Copy out every one of the lines below verbatim, from first to last.

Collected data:

>>>>>

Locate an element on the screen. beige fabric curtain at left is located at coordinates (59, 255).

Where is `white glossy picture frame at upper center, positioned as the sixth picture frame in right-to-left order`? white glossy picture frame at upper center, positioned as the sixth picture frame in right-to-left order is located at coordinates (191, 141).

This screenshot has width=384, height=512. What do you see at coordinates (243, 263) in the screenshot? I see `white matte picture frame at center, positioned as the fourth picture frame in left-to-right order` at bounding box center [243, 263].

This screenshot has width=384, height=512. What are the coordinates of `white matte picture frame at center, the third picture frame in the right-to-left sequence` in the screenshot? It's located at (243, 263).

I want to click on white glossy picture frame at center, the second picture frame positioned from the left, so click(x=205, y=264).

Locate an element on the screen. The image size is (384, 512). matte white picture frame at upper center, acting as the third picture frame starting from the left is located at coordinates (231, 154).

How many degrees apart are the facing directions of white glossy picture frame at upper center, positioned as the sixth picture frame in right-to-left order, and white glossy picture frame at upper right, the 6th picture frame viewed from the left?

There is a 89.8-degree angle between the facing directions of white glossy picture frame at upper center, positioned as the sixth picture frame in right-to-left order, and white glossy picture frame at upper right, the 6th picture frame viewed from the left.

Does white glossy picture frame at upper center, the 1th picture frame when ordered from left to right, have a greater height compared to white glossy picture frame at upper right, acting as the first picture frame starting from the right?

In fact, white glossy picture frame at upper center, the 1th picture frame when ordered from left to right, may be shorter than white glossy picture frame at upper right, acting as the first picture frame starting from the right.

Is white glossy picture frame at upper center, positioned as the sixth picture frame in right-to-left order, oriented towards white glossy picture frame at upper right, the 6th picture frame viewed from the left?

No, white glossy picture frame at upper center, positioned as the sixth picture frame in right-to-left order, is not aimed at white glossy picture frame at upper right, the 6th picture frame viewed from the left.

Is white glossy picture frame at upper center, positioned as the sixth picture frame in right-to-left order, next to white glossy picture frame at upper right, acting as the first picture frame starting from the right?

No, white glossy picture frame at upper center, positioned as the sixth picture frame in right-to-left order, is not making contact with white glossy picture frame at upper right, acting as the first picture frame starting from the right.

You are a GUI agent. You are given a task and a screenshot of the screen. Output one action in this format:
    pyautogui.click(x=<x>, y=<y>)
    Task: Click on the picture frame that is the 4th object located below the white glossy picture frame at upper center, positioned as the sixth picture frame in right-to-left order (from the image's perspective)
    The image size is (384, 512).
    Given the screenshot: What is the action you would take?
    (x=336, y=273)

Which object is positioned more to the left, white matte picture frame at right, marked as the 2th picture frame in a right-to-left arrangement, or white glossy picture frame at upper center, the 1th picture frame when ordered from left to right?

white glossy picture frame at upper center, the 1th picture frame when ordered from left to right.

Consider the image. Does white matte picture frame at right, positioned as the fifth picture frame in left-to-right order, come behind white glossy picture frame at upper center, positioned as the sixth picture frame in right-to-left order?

<<<<<

▶ **ANSWER BOX**
Locate an element on the screen. beige fabric curtain at left is located at coordinates (59, 255).

Where is `white glossy picture frame at upper center, positioned as the sixth picture frame in right-to-left order`? white glossy picture frame at upper center, positioned as the sixth picture frame in right-to-left order is located at coordinates (191, 141).

This screenshot has width=384, height=512. What do you see at coordinates (243, 263) in the screenshot? I see `white matte picture frame at center, positioned as the fourth picture frame in left-to-right order` at bounding box center [243, 263].

This screenshot has width=384, height=512. What are the coordinates of `white matte picture frame at center, the third picture frame in the right-to-left sequence` in the screenshot? It's located at (243, 263).

I want to click on white glossy picture frame at center, the second picture frame positioned from the left, so click(x=205, y=264).

Locate an element on the screen. The image size is (384, 512). matte white picture frame at upper center, acting as the third picture frame starting from the left is located at coordinates (231, 154).

How many degrees apart are the facing directions of white glossy picture frame at upper center, positioned as the sixth picture frame in right-to-left order, and white glossy picture frame at upper right, the 6th picture frame viewed from the left?

There is a 89.8-degree angle between the facing directions of white glossy picture frame at upper center, positioned as the sixth picture frame in right-to-left order, and white glossy picture frame at upper right, the 6th picture frame viewed from the left.

Does white glossy picture frame at upper center, the 1th picture frame when ordered from left to right, have a greater height compared to white glossy picture frame at upper right, acting as the first picture frame starting from the right?

In fact, white glossy picture frame at upper center, the 1th picture frame when ordered from left to right, may be shorter than white glossy picture frame at upper right, acting as the first picture frame starting from the right.

Is white glossy picture frame at upper center, positioned as the sixth picture frame in right-to-left order, oriented towards white glossy picture frame at upper right, the 6th picture frame viewed from the left?

No, white glossy picture frame at upper center, positioned as the sixth picture frame in right-to-left order, is not aimed at white glossy picture frame at upper right, the 6th picture frame viewed from the left.

Is white glossy picture frame at upper center, positioned as the sixth picture frame in right-to-left order, next to white glossy picture frame at upper right, acting as the first picture frame starting from the right?

No, white glossy picture frame at upper center, positioned as the sixth picture frame in right-to-left order, is not making contact with white glossy picture frame at upper right, acting as the first picture frame starting from the right.

You are a GUI agent. You are given a task and a screenshot of the screen. Output one action in this format:
    pyautogui.click(x=<x>, y=<y>)
    Task: Click on the picture frame that is the 4th object located below the white glossy picture frame at upper center, positioned as the sixth picture frame in right-to-left order (from the image's perspective)
    The image size is (384, 512).
    Given the screenshot: What is the action you would take?
    (x=336, y=273)

Which object is positioned more to the left, white matte picture frame at right, marked as the 2th picture frame in a right-to-left arrangement, or white glossy picture frame at upper center, the 1th picture frame when ordered from left to right?

white glossy picture frame at upper center, the 1th picture frame when ordered from left to right.

Consider the image. Does white matte picture frame at right, positioned as the fifth picture frame in left-to-right order, come behind white glossy picture frame at upper center, positioned as the sixth picture frame in right-to-left order?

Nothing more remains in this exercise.